**Before-and-after scene images**
- Opening Delimiter -

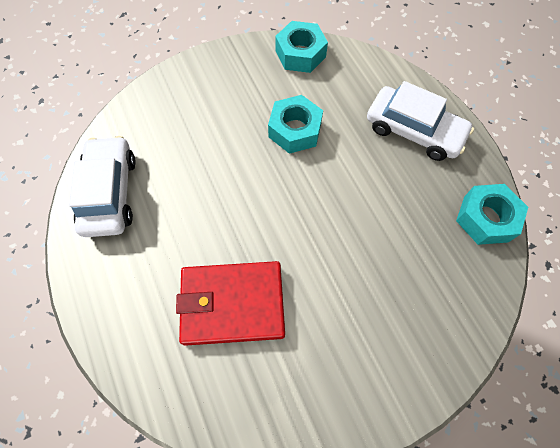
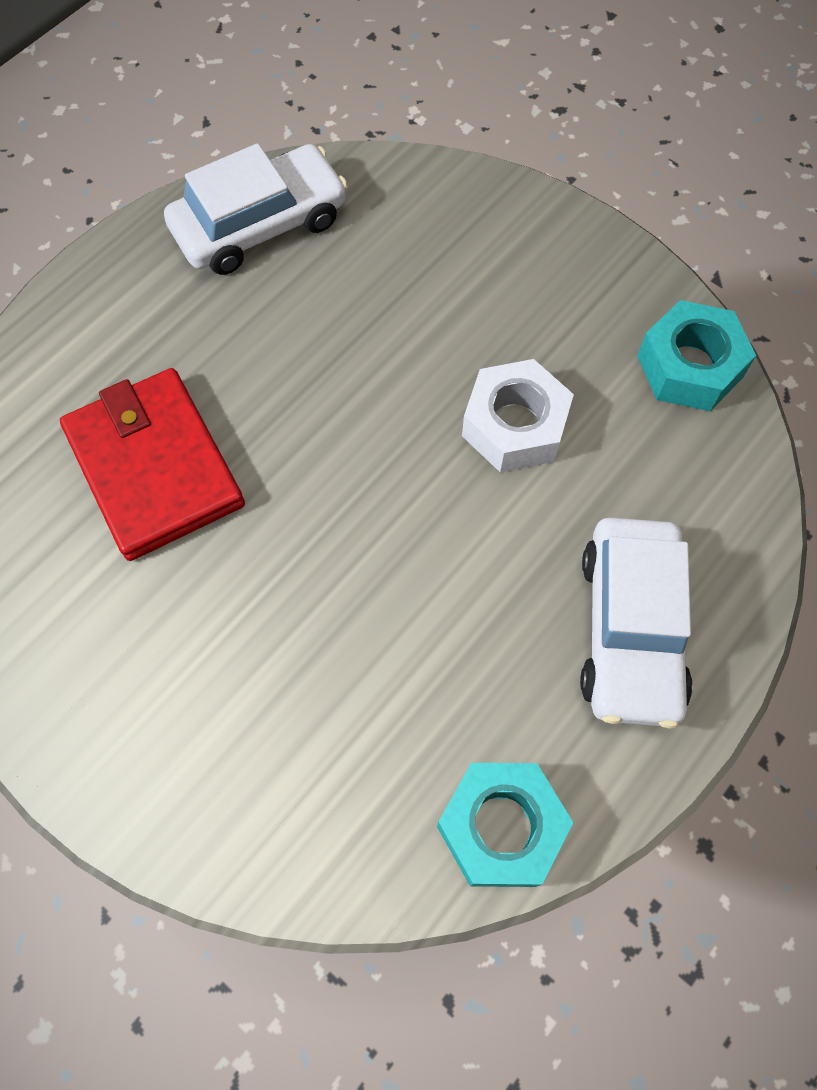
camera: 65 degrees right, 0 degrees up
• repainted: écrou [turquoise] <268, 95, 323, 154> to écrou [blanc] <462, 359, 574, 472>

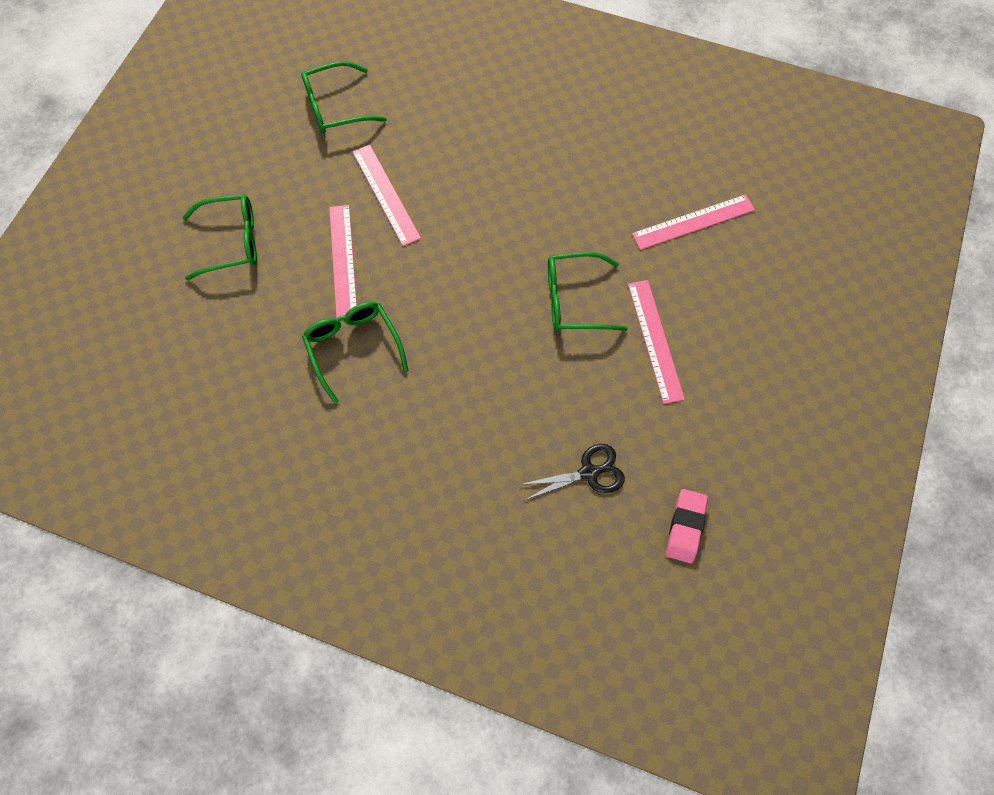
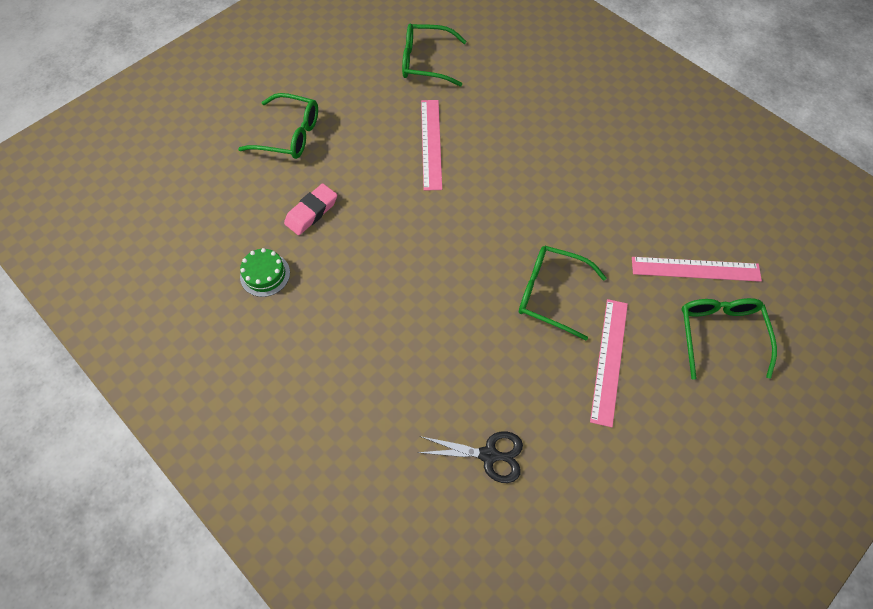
camera: 25 degrees right, 5 degrees down
• gone: règle [rose] <329, 205, 357, 318>
• new: gâteau [vert] <240, 248, 290, 297>
• shifted: lunettes [vert] <302, 302, 409, 403> to <681, 298, 777, 380>
• shifted: gomme [rose] <666, 489, 708, 563> to <284, 184, 337, 235>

- Closing Delimiter -

**TASK TO COMPLETE**
Please print each entry exactly as it stands, without the pictures.

**OUTPUT FOR THIS EXERCISE**
camera: 65 degrees right, 0 degrees up
• repainted: écrou [turquoise] <268, 95, 323, 154> to écrou [blanc] <462, 359, 574, 472>

camera: 25 degrees right, 5 degrees down
• gone: règle [rose] <329, 205, 357, 318>
• new: gâteau [vert] <240, 248, 290, 297>
• shifted: lunettes [vert] <302, 302, 409, 403> to <681, 298, 777, 380>
• shifted: gomme [rose] <666, 489, 708, 563> to <284, 184, 337, 235>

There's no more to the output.